Instructions for the task:
Reproduce, from the lines below, exactly the stretch that begins at the line containing "blue shoe: 0 -> 3" and ends at the line containing "turquoise shoe: 2 -> 0", both included.

Record set:
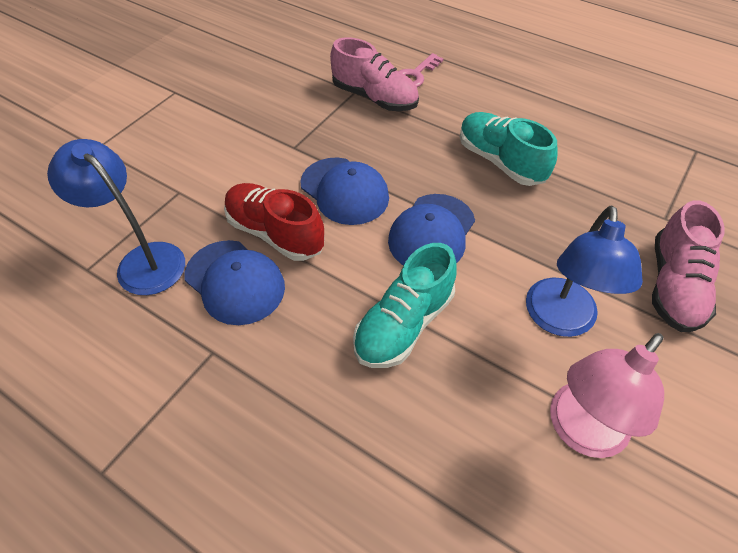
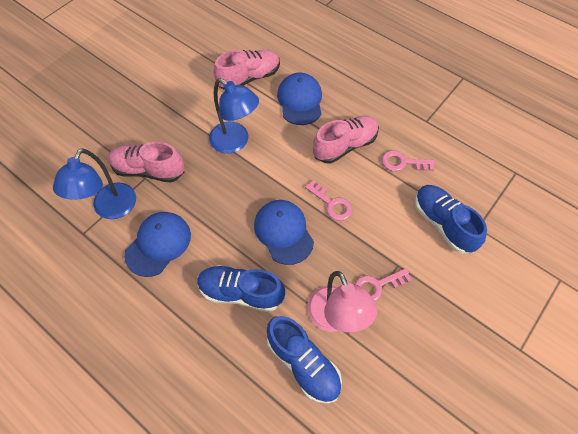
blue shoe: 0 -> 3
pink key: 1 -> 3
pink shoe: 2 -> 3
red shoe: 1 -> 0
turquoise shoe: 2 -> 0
---
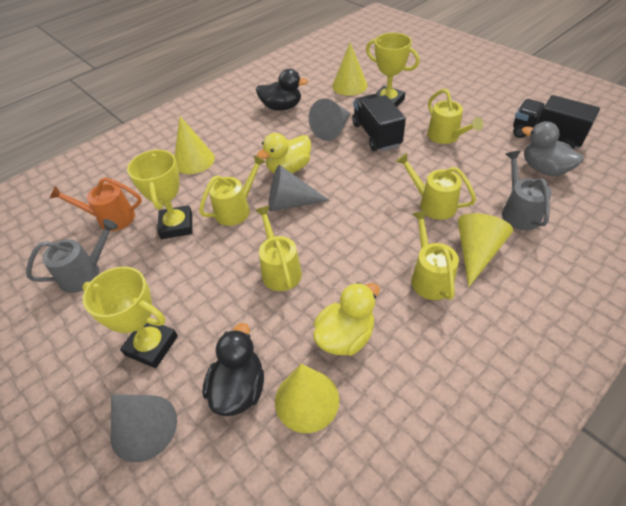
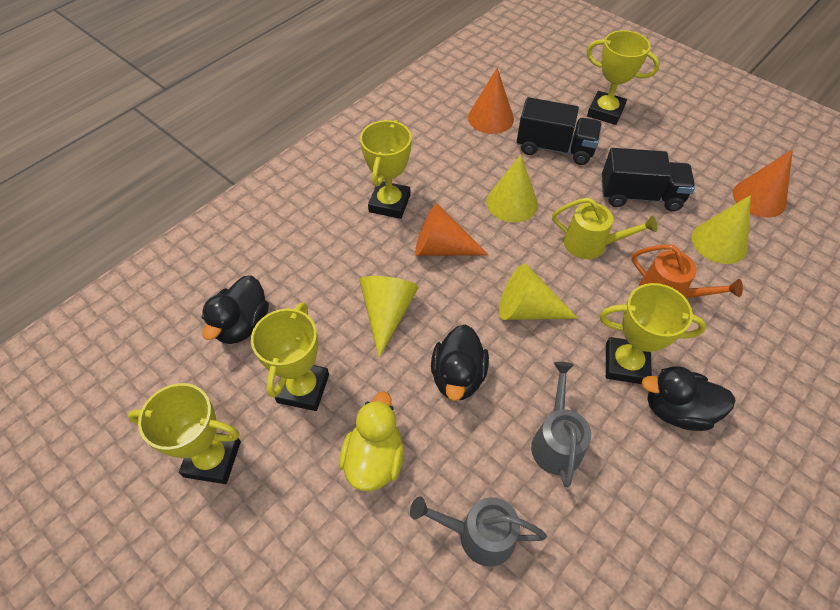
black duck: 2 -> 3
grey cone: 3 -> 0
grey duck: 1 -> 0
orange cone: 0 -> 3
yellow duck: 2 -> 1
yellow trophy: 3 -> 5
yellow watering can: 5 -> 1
...
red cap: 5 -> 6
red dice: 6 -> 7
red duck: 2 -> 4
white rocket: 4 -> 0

Written solution:
blue shoe: 0 -> 3
pink key: 1 -> 3
pink shoe: 2 -> 3
red shoe: 1 -> 0
turquoise shoe: 2 -> 0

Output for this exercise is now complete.